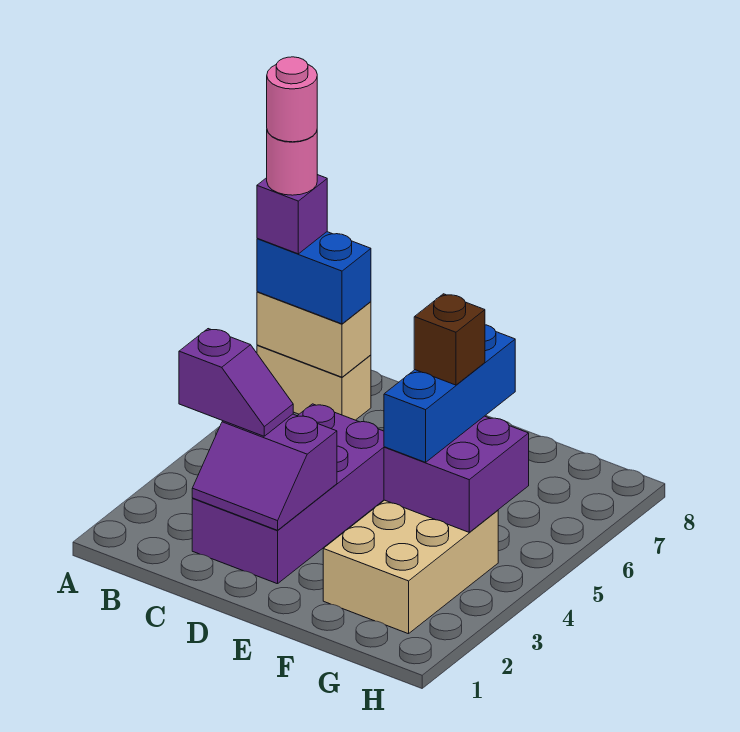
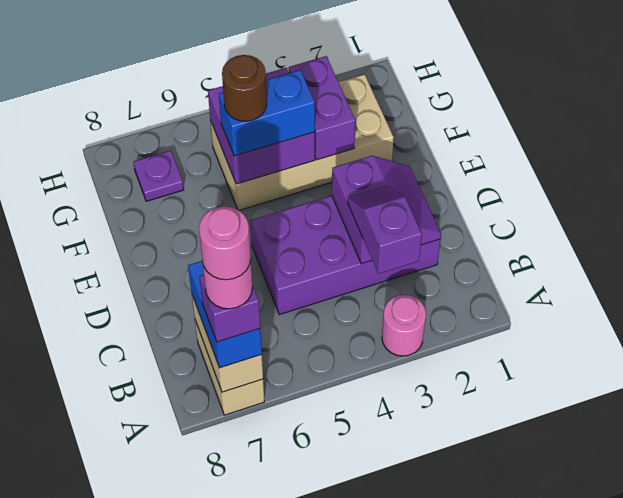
none -> pink round brick A3 level 1
tan brick F2:G4 level 1 -> tan brick F2:G5 level 1
none -> purple brick F3:G3 level 2
blue brick F4:F6 level 3 -> blue brick F4:F5 level 3
brown brick F5 level 4 -> brown round brick F5 level 4
none -> purple plate G7 level 1

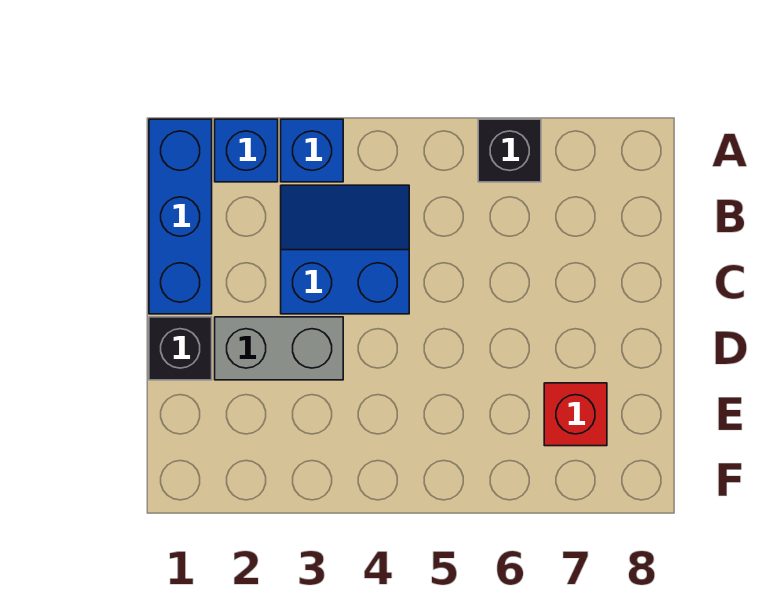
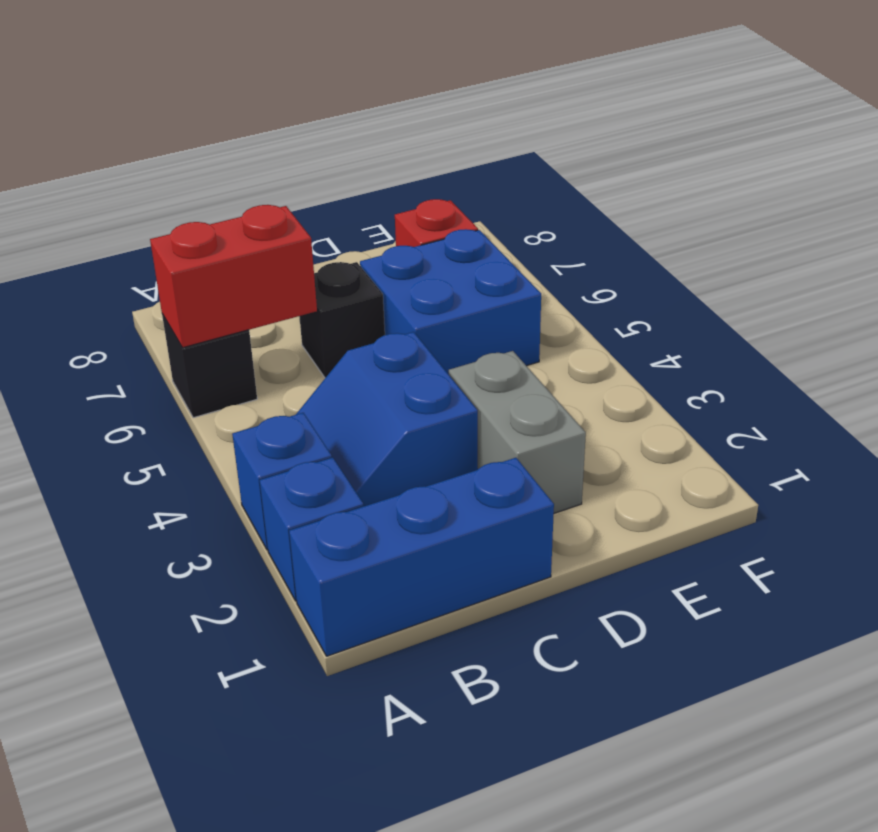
none -> red brick A6:B6 level 2
black brick D1 level 1 -> black brick C6 level 1
none -> blue brick D5:E6 level 1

(THE TASK) Whenever you reach a picture, pass over it; print all the other material exactly.

(REPLY TO THE TASK)
none -> pink round brick A3 level 1
tan brick F2:G4 level 1 -> tan brick F2:G5 level 1
none -> purple brick F3:G3 level 2
blue brick F4:F6 level 3 -> blue brick F4:F5 level 3
brown brick F5 level 4 -> brown round brick F5 level 4
none -> purple plate G7 level 1

none -> red brick A6:B6 level 2
black brick D1 level 1 -> black brick C6 level 1
none -> blue brick D5:E6 level 1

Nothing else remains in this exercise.